■ **Assigned task**: Every entry below should be restated word for word, except for its images.

Structured diff data:
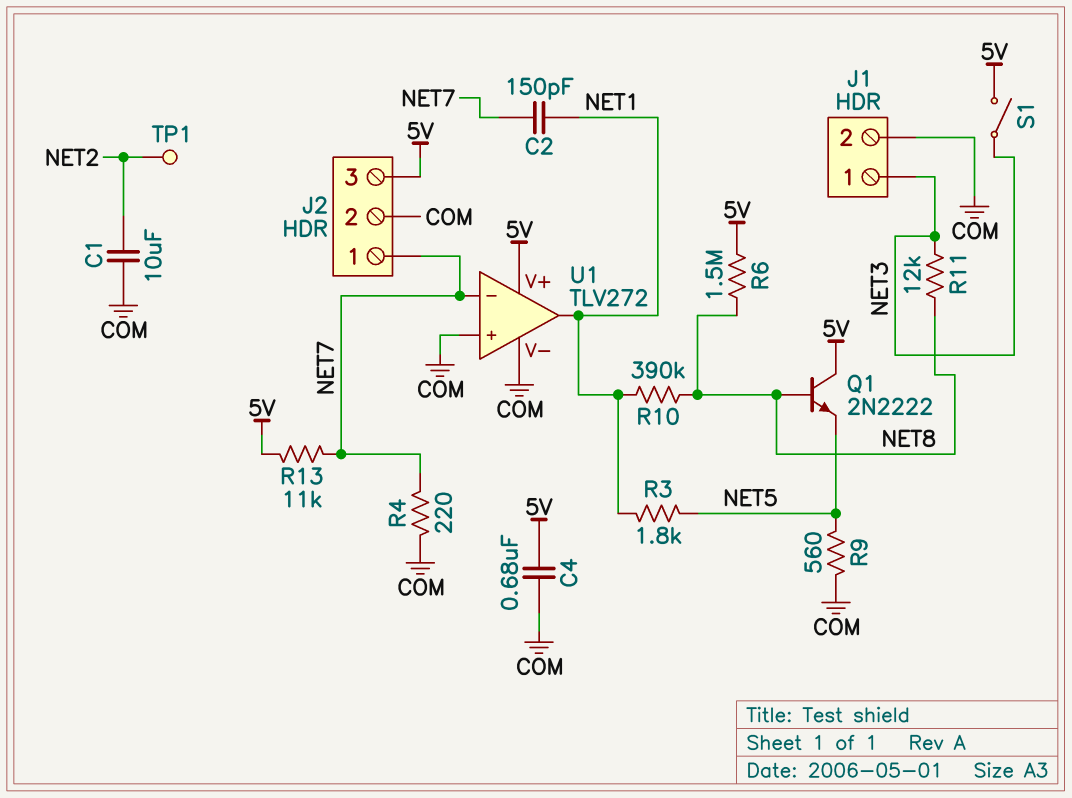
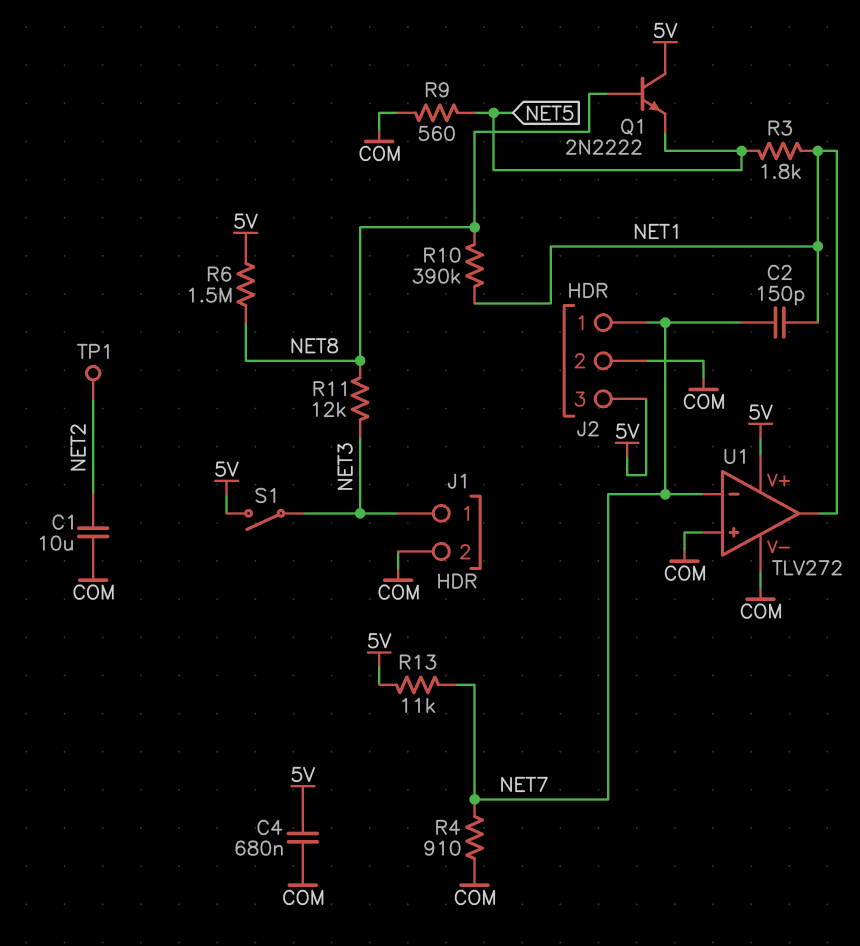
R4: 220 (COM, NET7) -> 910 (COM, NET7)

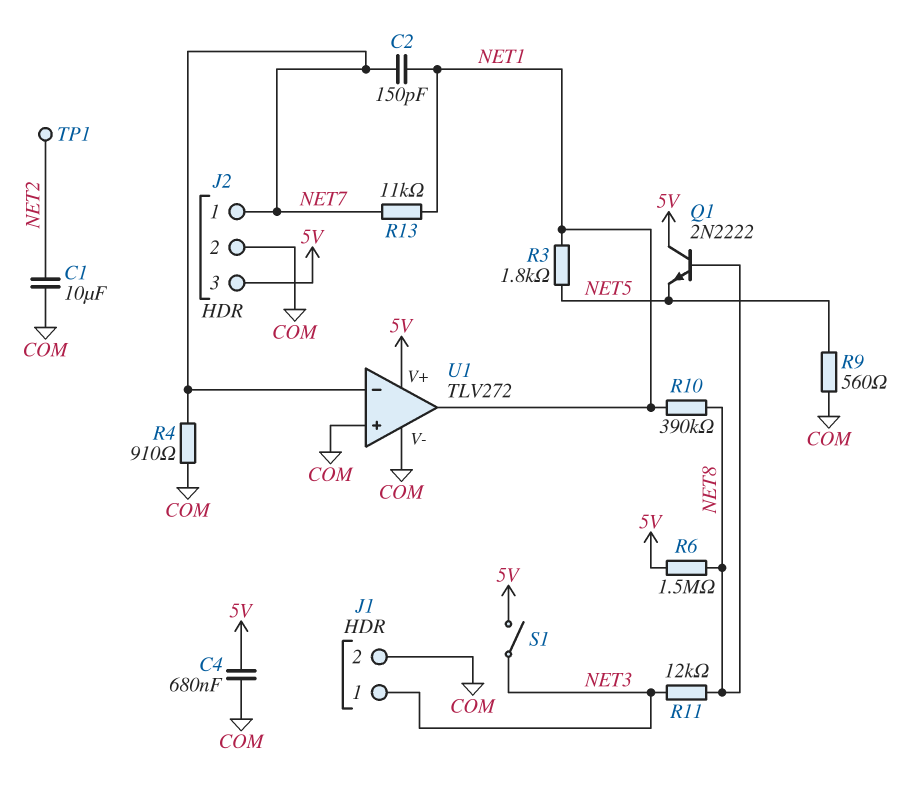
R13: 11k (5V, NET7) -> 11k (NET1, NET7)

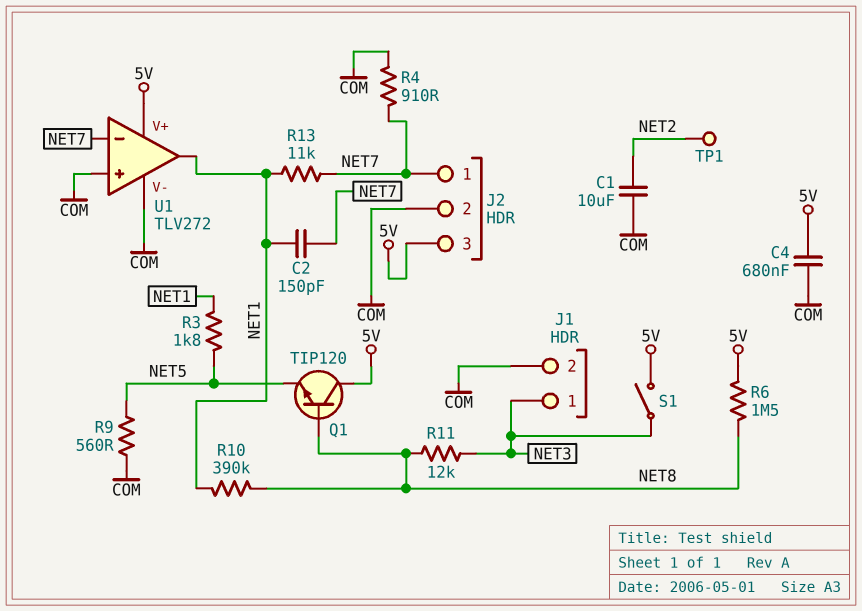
Q1: NPN 2N2222 (B NET8, C 5V, E NET5) -> NPN TIP120 (B NET8, C 5V, E NET5)

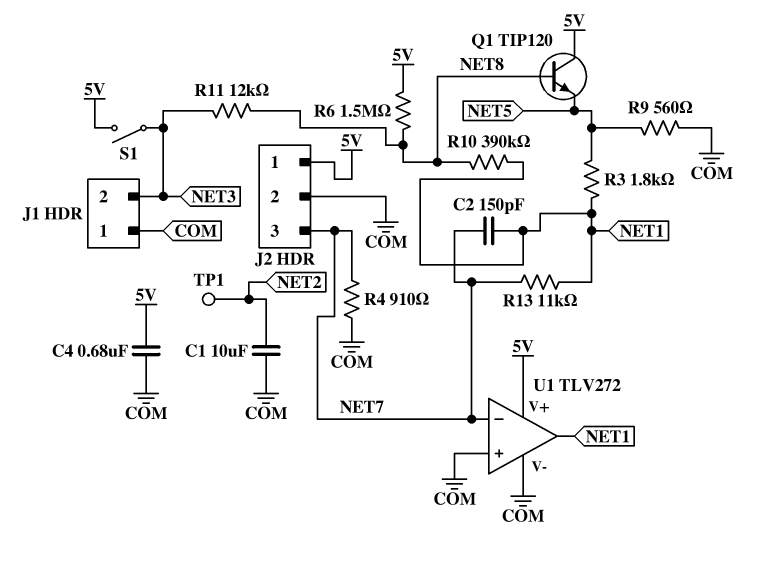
J1 pin 1: NET3 -> COM
J1 pin 2: COM -> NET3
J2 pin 1: NET7 -> 5V
J2 pin 3: 5V -> NET7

■ **Result**:
R4: 220 (COM, NET7) -> 910 (COM, NET7)

R13: 11k (5V, NET7) -> 11k (NET1, NET7)

Q1: NPN 2N2222 (B NET8, C 5V, E NET5) -> NPN TIP120 (B NET8, C 5V, E NET5)

J1 pin 1: NET3 -> COM
J1 pin 2: COM -> NET3
J2 pin 1: NET7 -> 5V
J2 pin 3: 5V -> NET7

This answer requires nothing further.